Provided information:
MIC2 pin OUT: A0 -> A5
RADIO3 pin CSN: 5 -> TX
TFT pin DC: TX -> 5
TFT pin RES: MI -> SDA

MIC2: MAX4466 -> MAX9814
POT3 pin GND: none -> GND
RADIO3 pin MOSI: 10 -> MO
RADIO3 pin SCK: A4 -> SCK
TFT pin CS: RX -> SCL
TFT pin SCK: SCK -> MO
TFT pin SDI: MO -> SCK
==
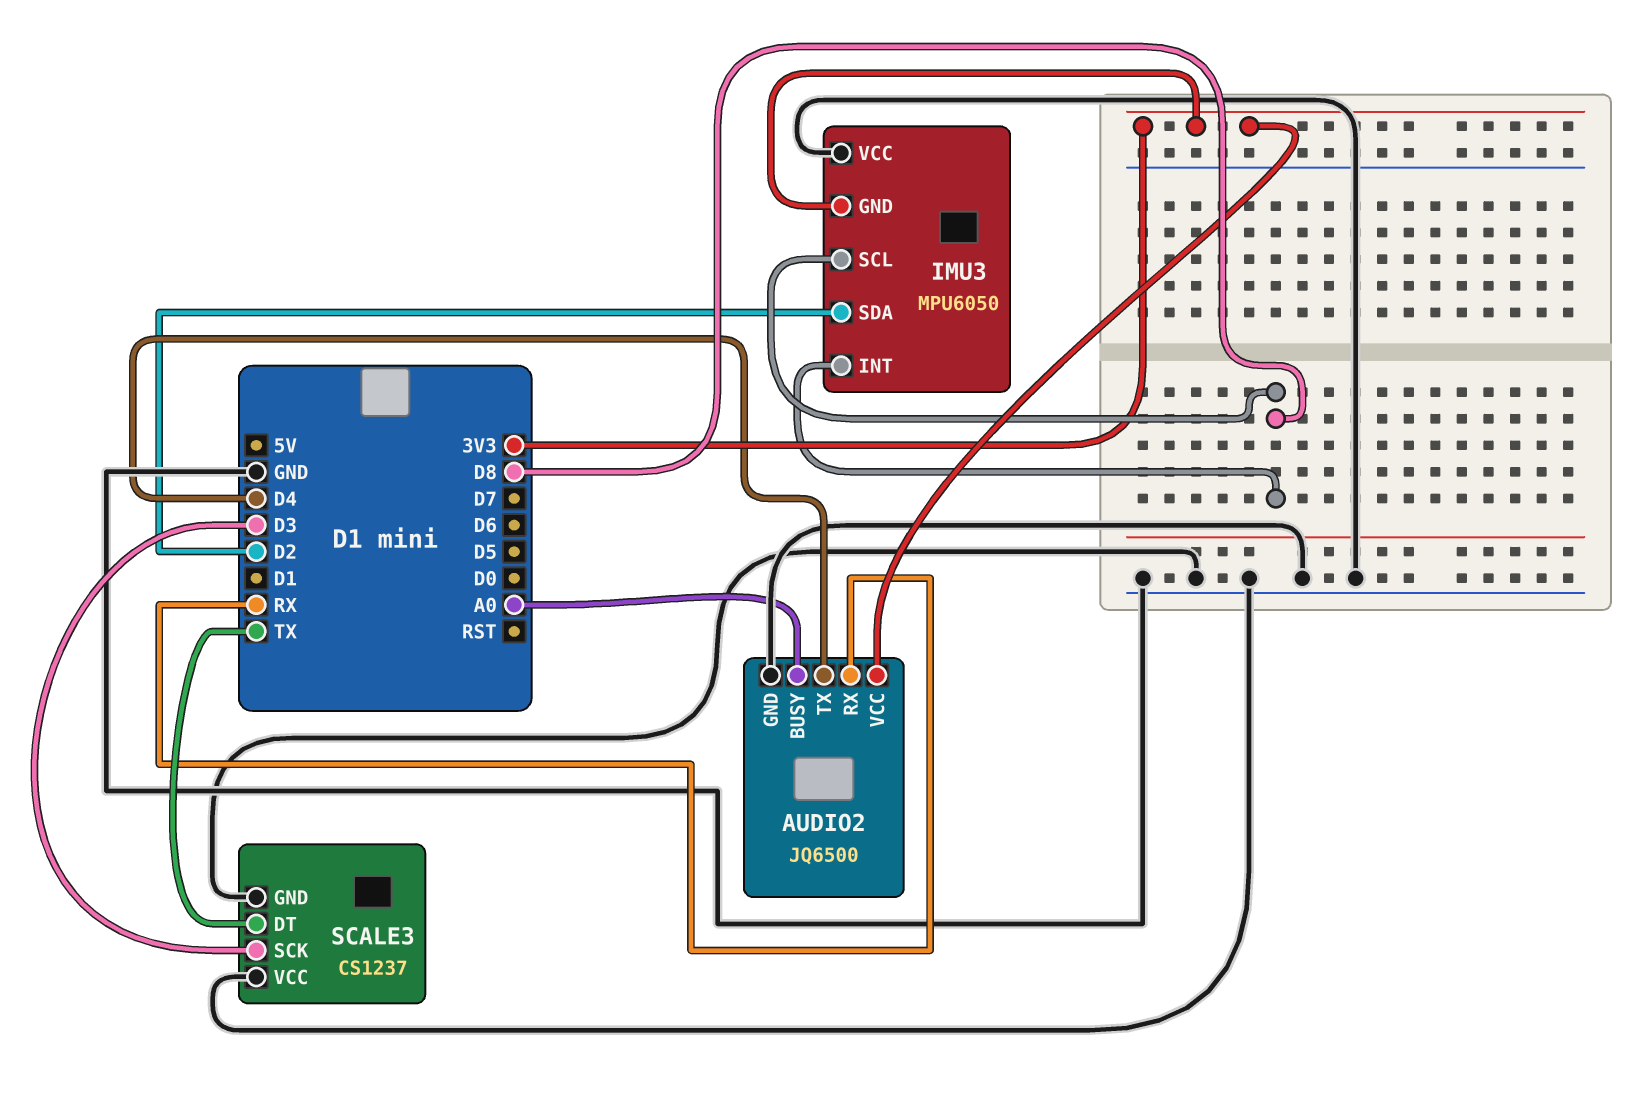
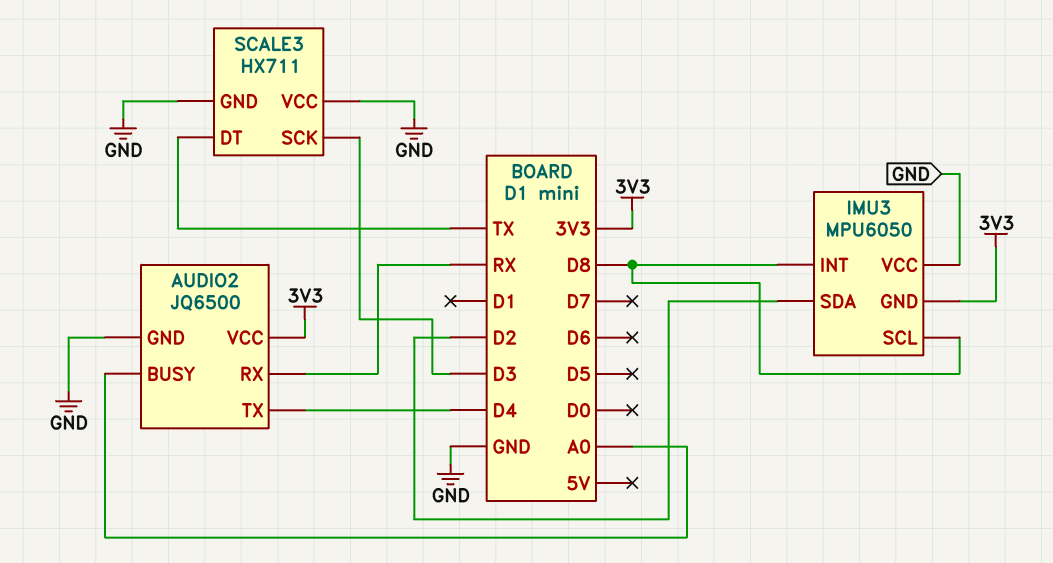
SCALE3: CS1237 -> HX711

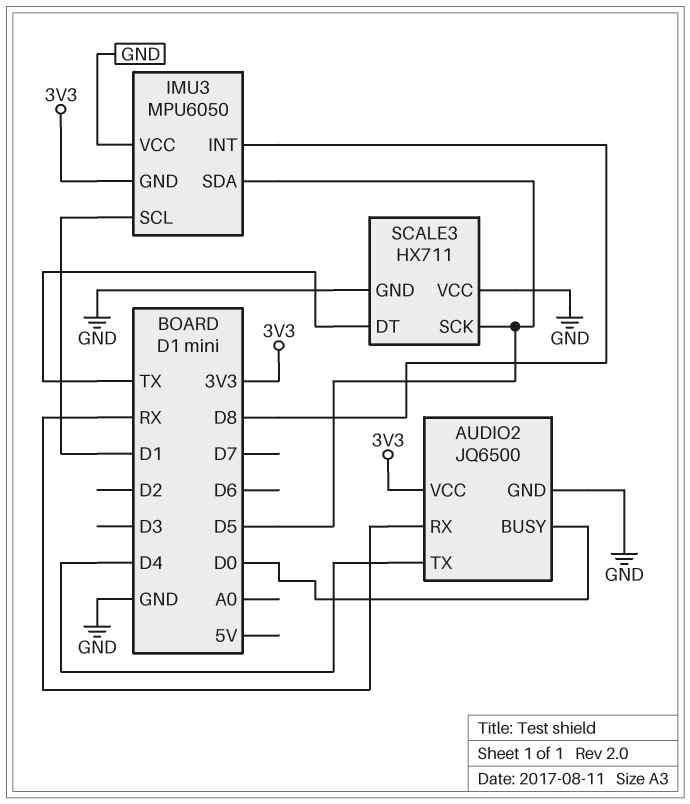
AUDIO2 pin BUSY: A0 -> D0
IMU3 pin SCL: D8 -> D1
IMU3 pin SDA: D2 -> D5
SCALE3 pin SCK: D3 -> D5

What you should do: Your answer should consist solely of the lines above from the line with "RADIO3 pin CSN: 5 -> TX" to the line with "TFT pin SDI: MO -> SCK", both included, reproduced exactly.

Exercise answer:
RADIO3 pin CSN: 5 -> TX
TFT pin DC: TX -> 5
TFT pin RES: MI -> SDA

MIC2: MAX4466 -> MAX9814
POT3 pin GND: none -> GND
RADIO3 pin MOSI: 10 -> MO
RADIO3 pin SCK: A4 -> SCK
TFT pin CS: RX -> SCL
TFT pin SCK: SCK -> MO
TFT pin SDI: MO -> SCK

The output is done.